In the records below, find the line that contains "LUX3 pin SCL: D1 -> none", then write out that line and each one after it exactly, up to and including the last.

------------------------------

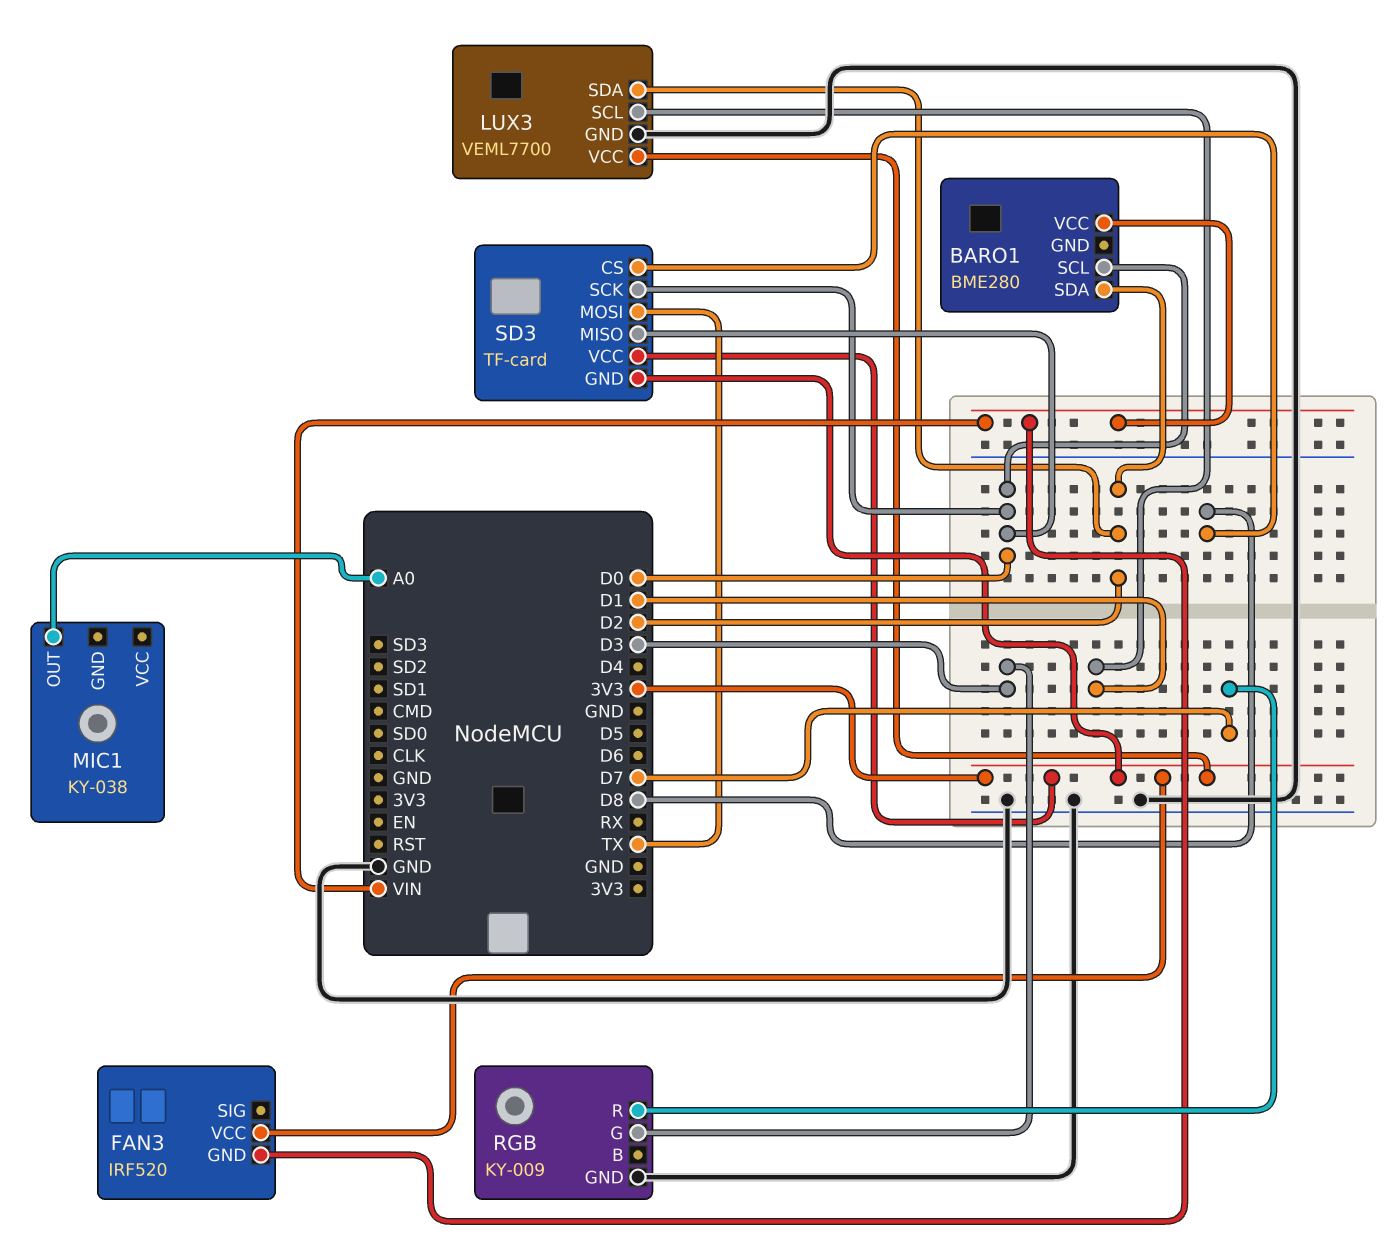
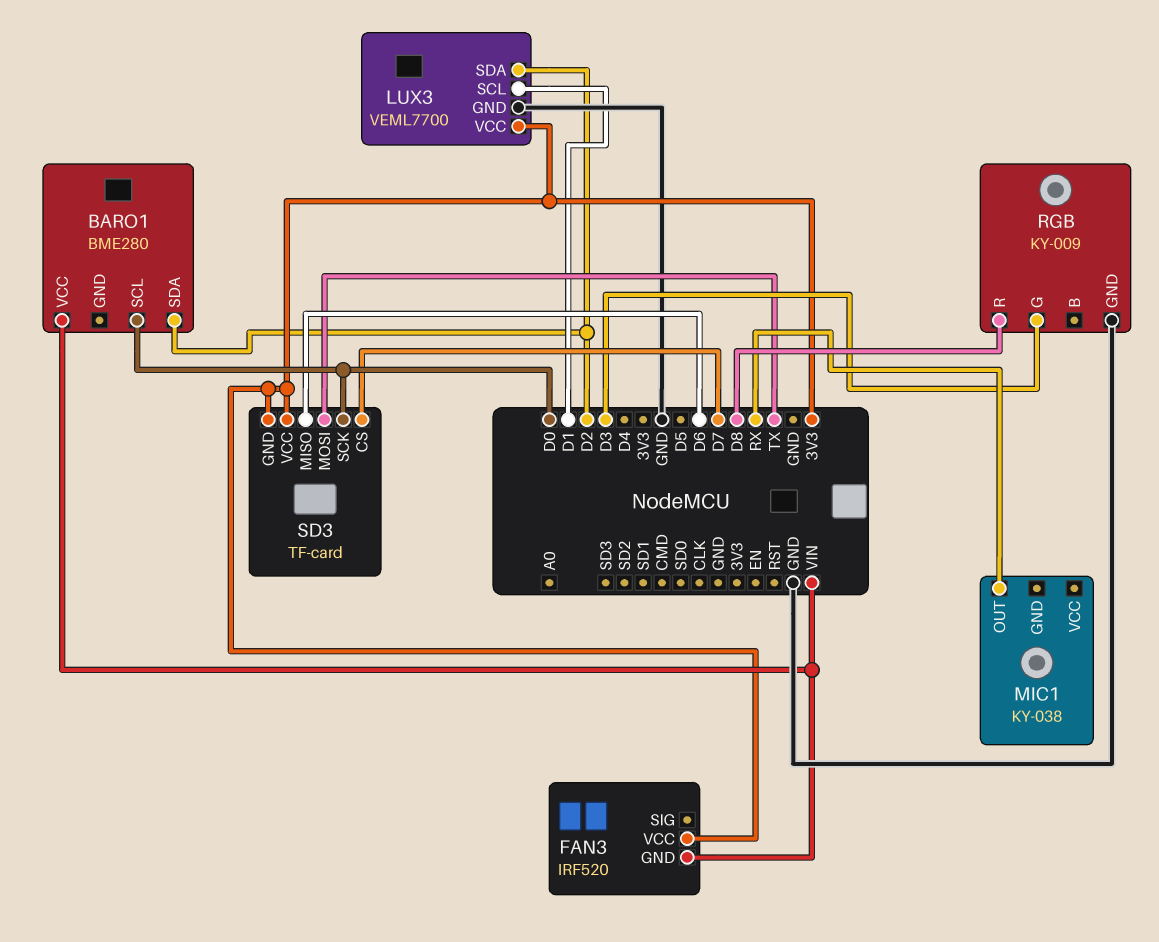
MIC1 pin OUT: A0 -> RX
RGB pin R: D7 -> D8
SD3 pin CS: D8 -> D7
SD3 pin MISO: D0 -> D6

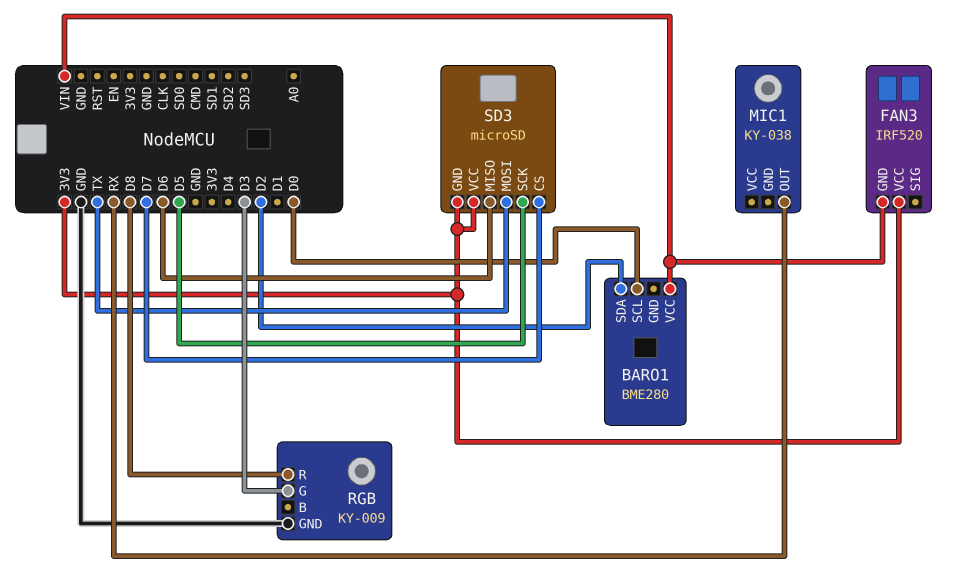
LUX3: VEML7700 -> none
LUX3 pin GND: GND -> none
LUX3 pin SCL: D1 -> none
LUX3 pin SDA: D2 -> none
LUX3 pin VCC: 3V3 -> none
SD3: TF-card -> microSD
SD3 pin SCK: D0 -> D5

------------------------------

*Written response:*
LUX3 pin SCL: D1 -> none
LUX3 pin SDA: D2 -> none
LUX3 pin VCC: 3V3 -> none
SD3: TF-card -> microSD
SD3 pin SCK: D0 -> D5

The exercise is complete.